►

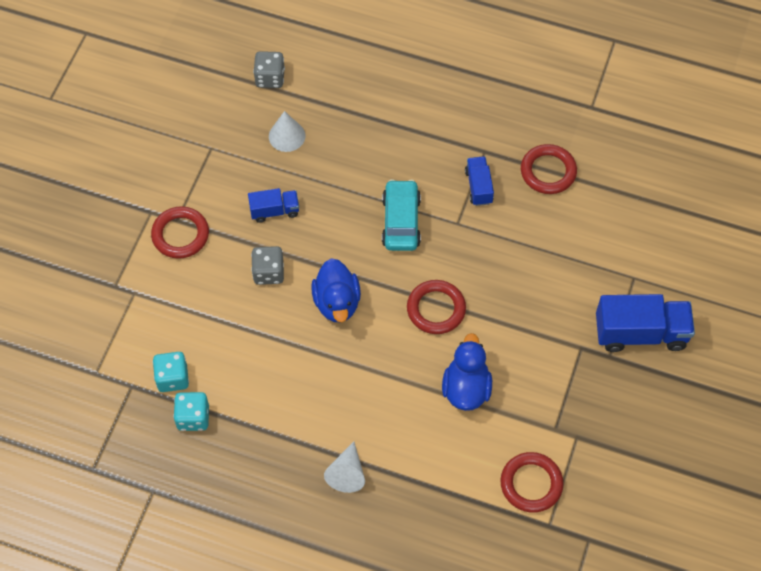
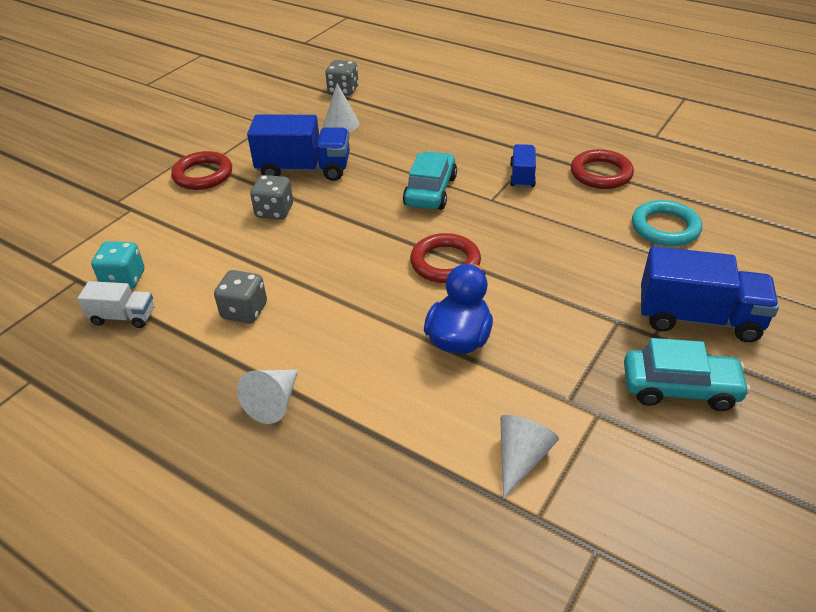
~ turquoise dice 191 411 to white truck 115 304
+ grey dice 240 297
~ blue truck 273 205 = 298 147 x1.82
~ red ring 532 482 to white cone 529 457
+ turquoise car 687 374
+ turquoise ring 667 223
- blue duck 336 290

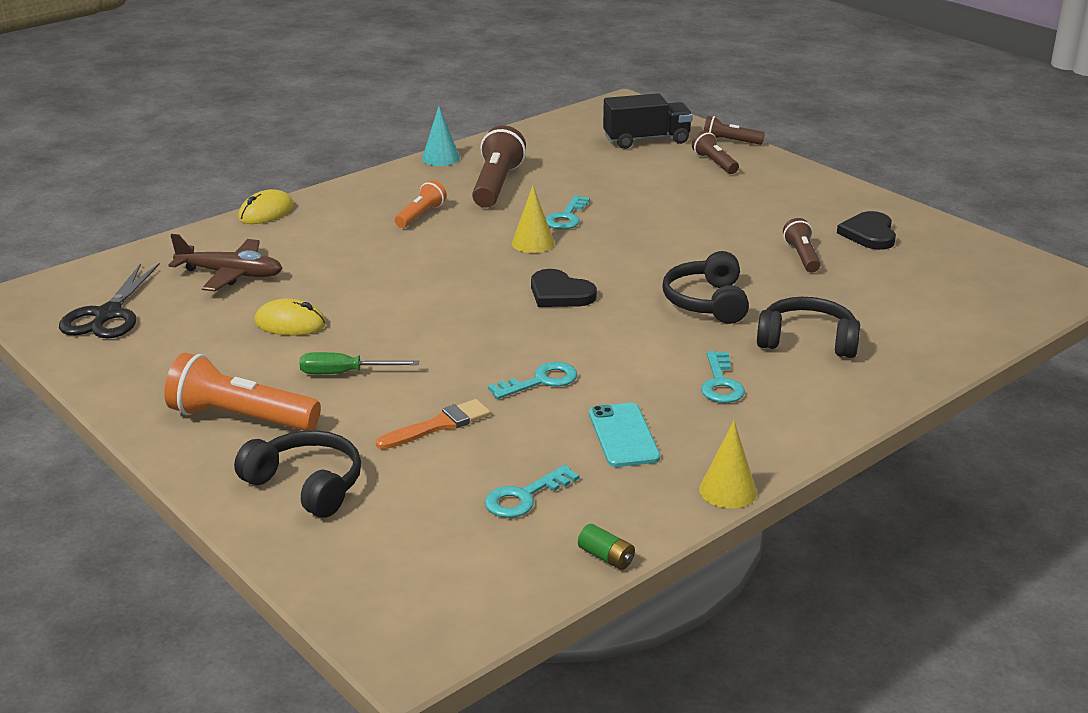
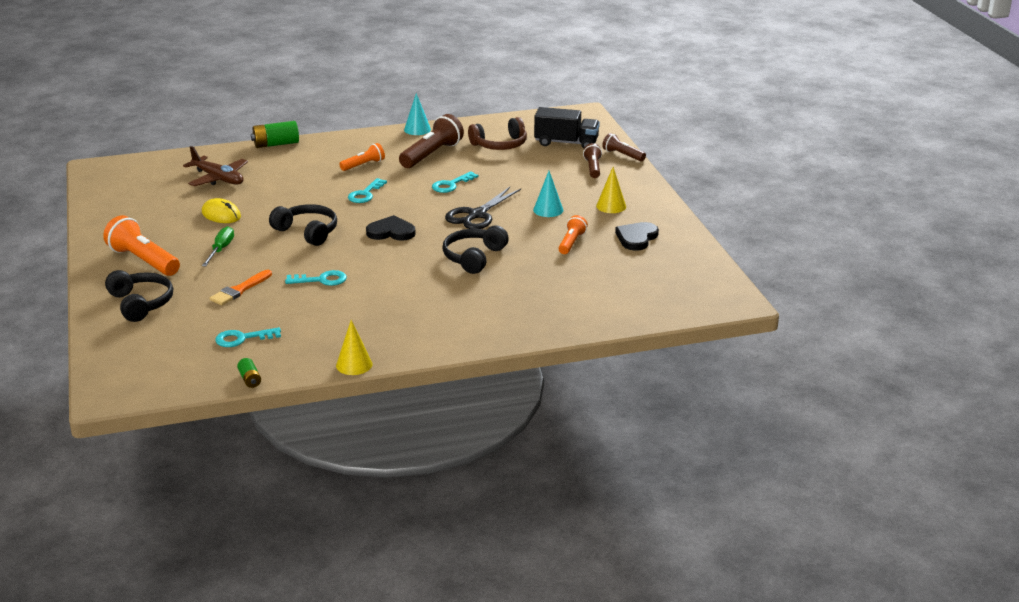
~ green screwdriver 359 363 = 218 246 75 degrees clockwise
~ orange brush 433 424 = 240 287 135 degrees clockwise
~ yellow mouse 266 206 to green battery 275 134
~ black headphones 808 327 to 303 225
~ turquoise key 723 377 to 367 190
~ black heart 564 288 = 391 228 120 degrees clockwise
~ black scissors 109 300 to 483 208
+ brown headphones 497 133
+ turquoise cone 548 194
~ brown flashlight 802 245 to orange flashlight 573 234
~ yellow cone 533 219 to 611 190
- turquoise phone 624 435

◄

A bare number is the whole answer: state how many lines in the data above contain "ring".

2